▶ AIM OF THE EXERCISE: As you look over the data below, please find each line where the word "brown" appears, then copy it.

Spatial object tracking data:
*** Begin section ***

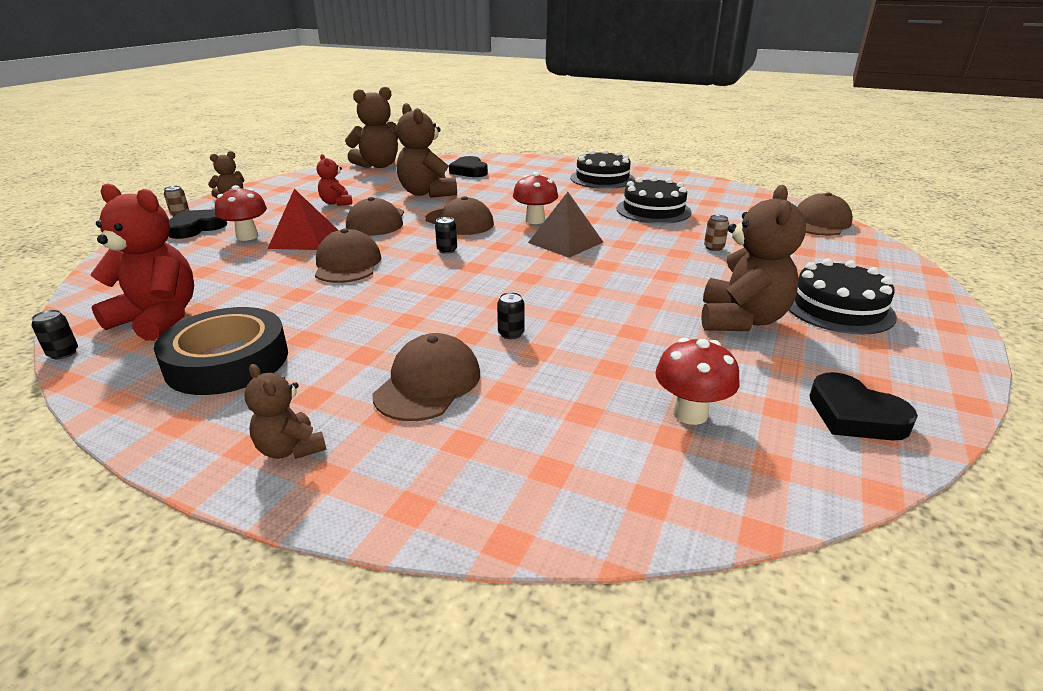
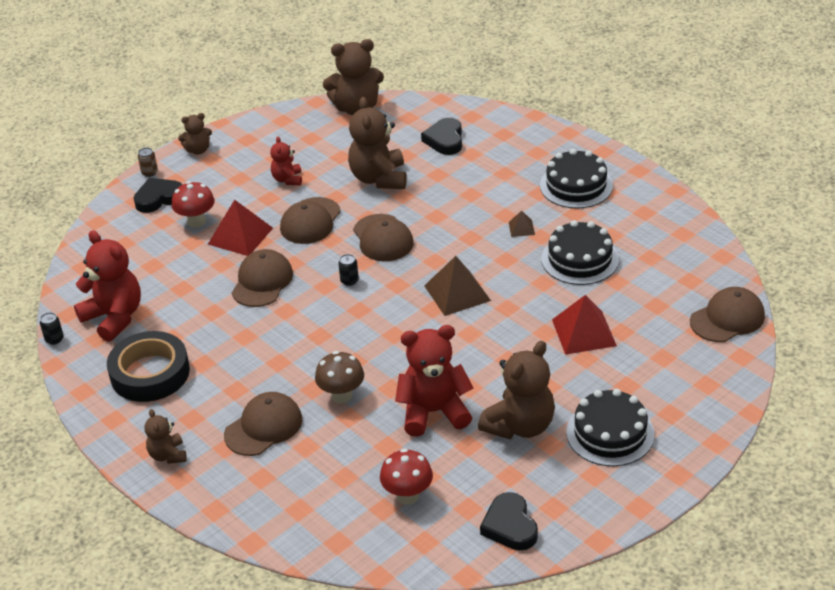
camera: 25 degrees right, 10 degrees up
(511, 334) = (341, 395): black can -> brown mushroom
(535, 220) = (453, 251): red mushroom -> none
(583, 202) = (521, 228): none -> brown pyramid
(634, 327) = (433, 412): none -> red teddy bear
(713, 247) = (583, 332): brown can -> red pyramid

*** End section ***

▶ ANSWER:
(511, 334) = (341, 395): black can -> brown mushroom
(583, 202) = (521, 228): none -> brown pyramid
(713, 247) = (583, 332): brown can -> red pyramid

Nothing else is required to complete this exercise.